Problem to solve | Copy out each line of the data below in which "spoon" appears.

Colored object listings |
---+---
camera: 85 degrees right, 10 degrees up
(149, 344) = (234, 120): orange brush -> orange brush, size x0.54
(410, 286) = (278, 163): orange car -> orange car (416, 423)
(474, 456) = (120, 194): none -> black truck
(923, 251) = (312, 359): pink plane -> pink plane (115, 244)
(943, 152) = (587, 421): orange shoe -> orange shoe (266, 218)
---+---
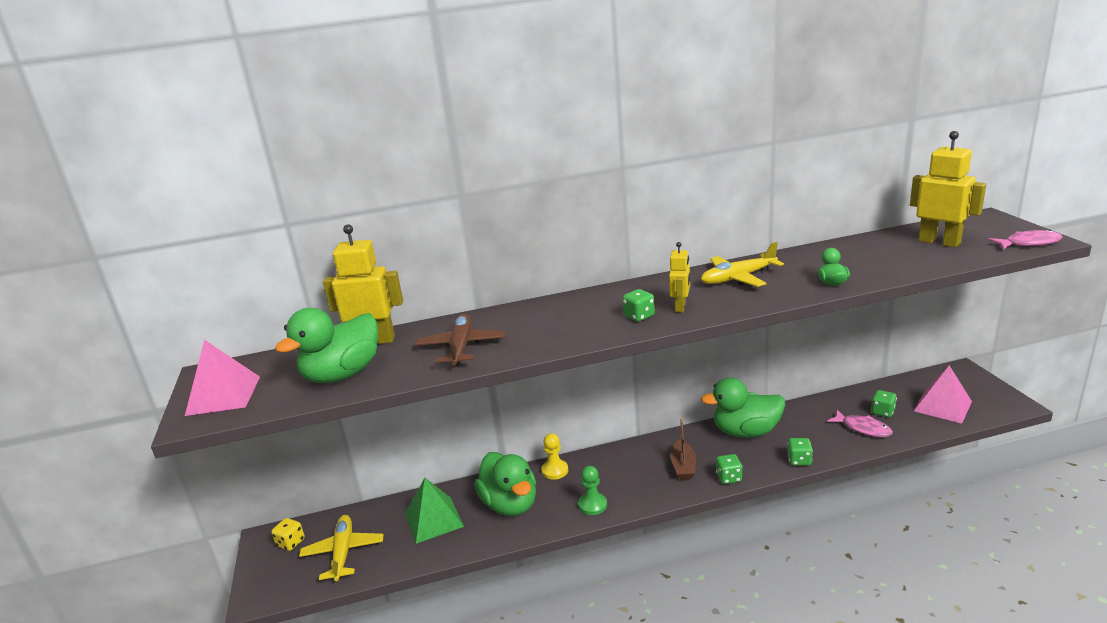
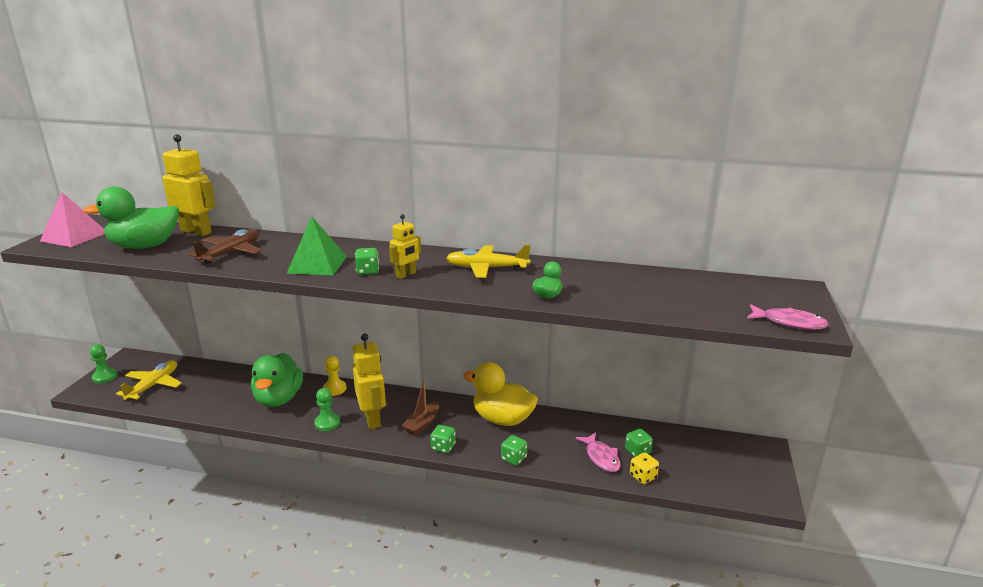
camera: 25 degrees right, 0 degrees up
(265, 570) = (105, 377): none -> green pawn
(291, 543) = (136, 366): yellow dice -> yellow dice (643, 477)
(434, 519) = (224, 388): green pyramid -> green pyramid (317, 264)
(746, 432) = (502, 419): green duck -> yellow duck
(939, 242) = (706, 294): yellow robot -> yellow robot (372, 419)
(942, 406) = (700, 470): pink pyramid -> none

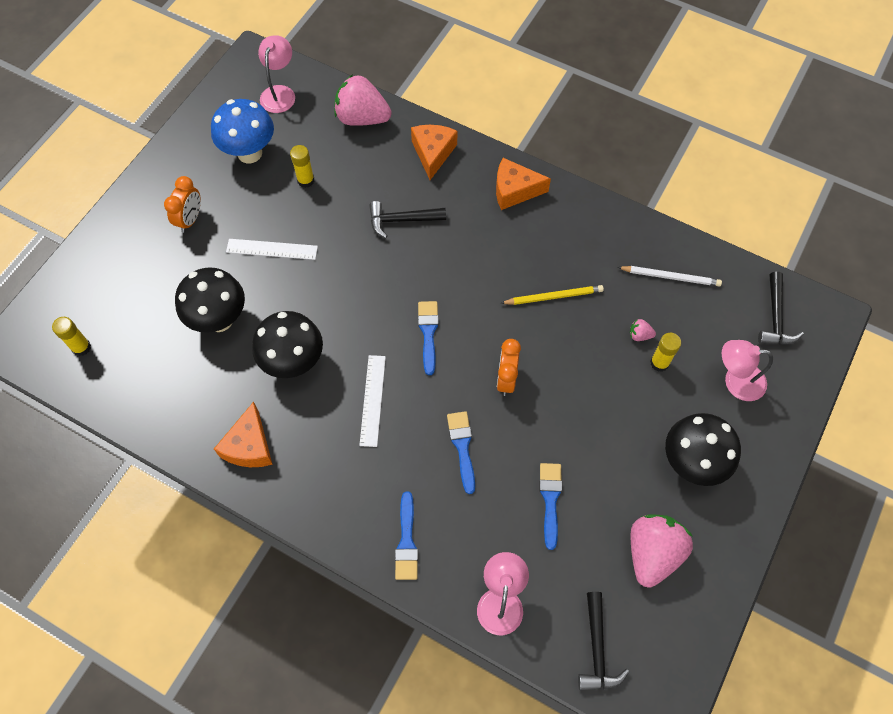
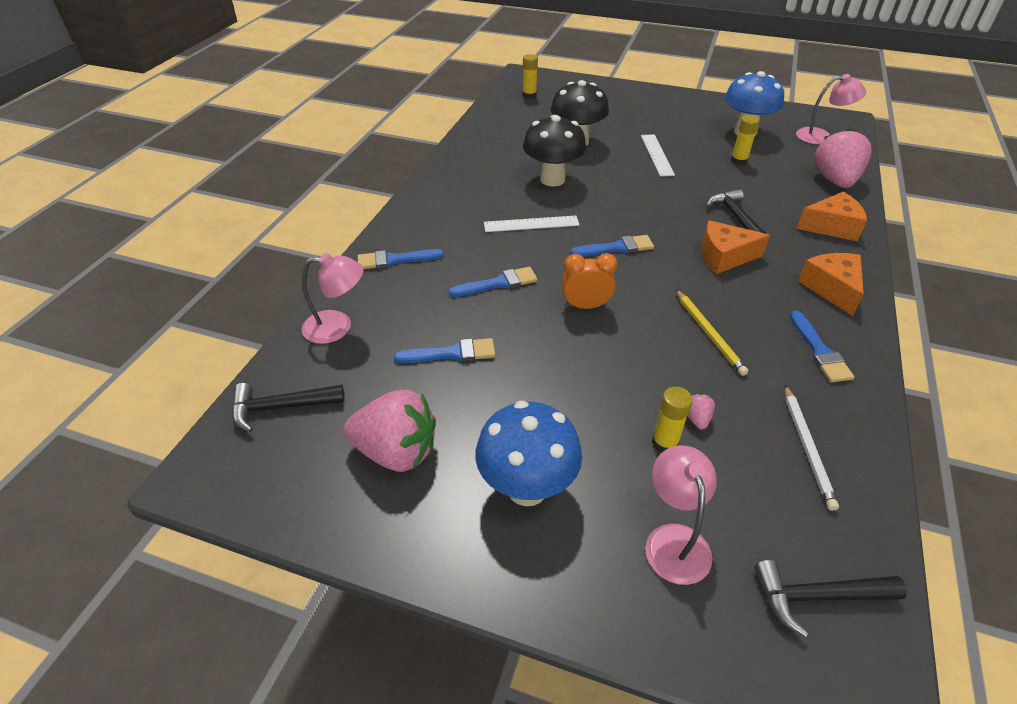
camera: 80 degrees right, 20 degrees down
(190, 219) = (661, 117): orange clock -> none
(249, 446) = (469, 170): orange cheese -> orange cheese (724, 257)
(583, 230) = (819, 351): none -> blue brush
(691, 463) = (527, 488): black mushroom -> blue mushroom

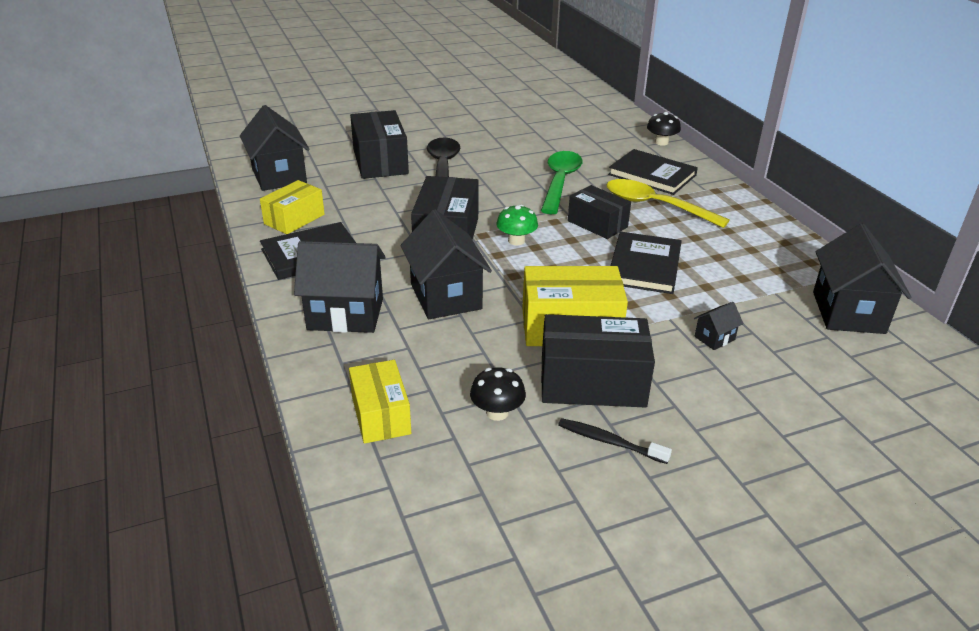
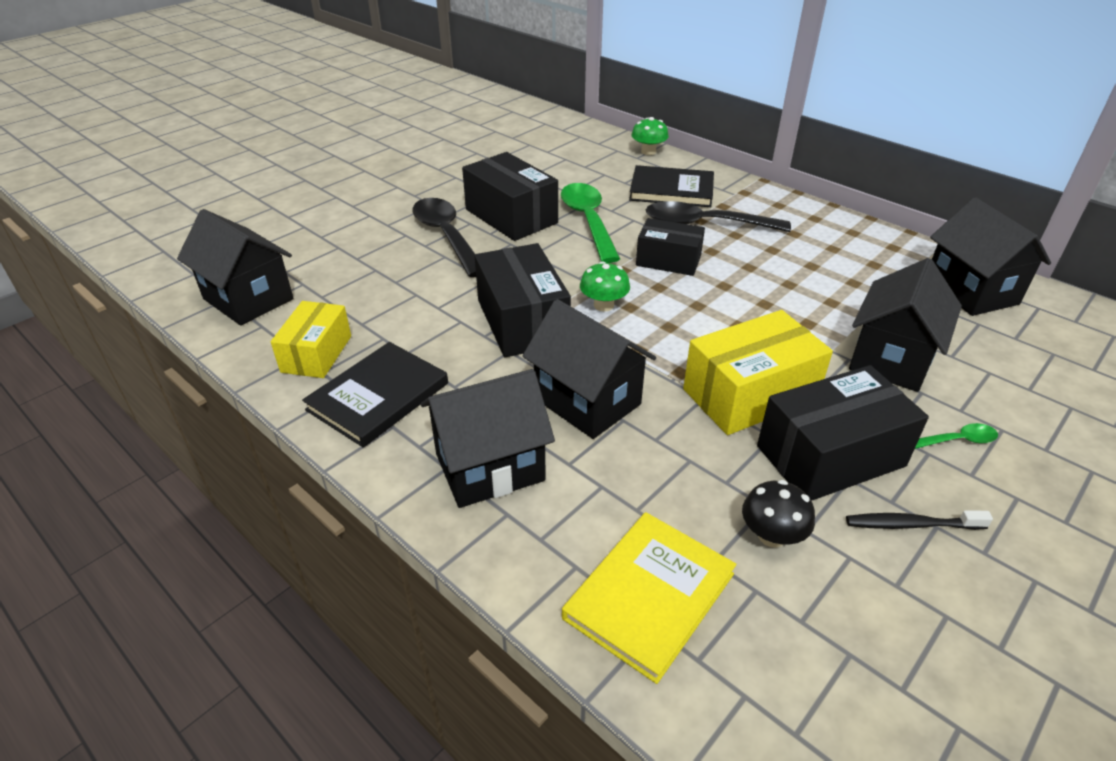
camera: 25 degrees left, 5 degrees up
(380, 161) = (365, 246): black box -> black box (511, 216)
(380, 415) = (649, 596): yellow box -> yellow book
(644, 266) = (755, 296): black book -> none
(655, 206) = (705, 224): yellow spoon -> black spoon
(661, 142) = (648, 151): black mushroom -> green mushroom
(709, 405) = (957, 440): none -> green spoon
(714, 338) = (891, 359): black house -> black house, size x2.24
---+---
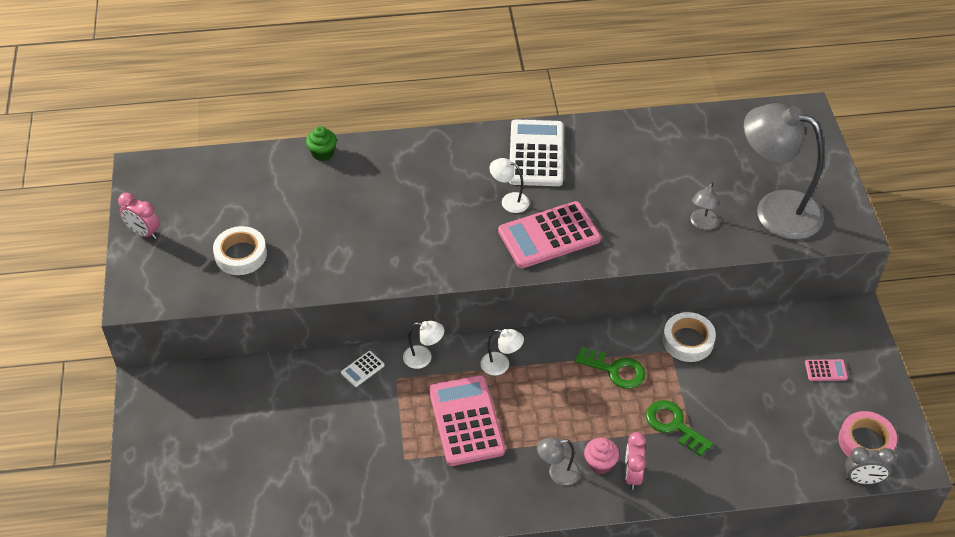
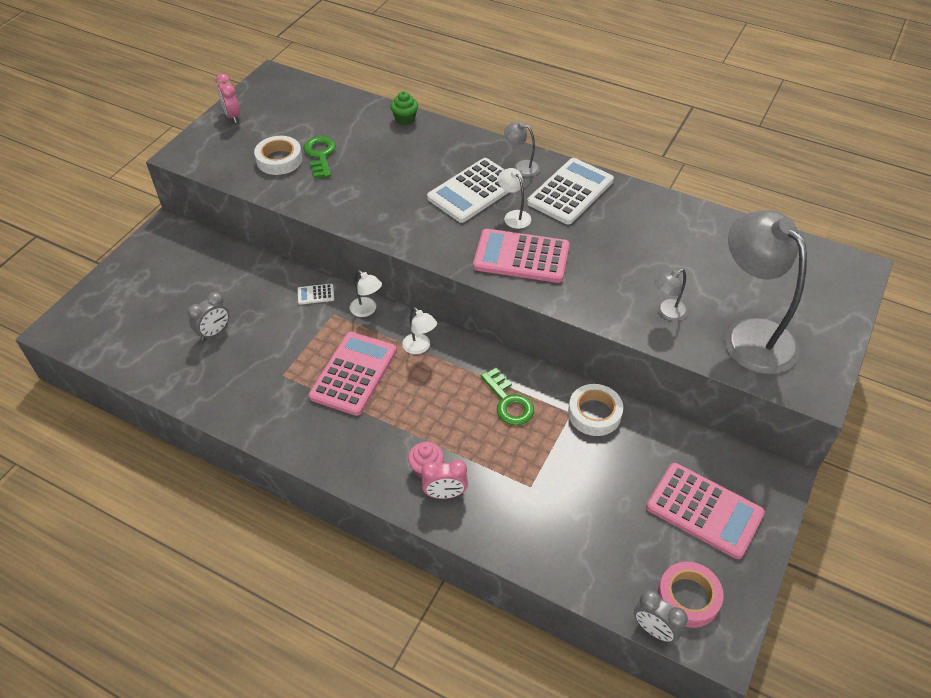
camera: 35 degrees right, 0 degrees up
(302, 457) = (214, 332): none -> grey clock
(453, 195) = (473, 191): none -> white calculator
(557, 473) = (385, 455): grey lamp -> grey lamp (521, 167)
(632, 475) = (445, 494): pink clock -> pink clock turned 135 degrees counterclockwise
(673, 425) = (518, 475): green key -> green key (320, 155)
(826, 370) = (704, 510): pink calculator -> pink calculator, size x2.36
---+---
Your response |
(655, 206) = (705, 224): yellow spoon -> black spoon
(709, 405) = (957, 440): none -> green spoon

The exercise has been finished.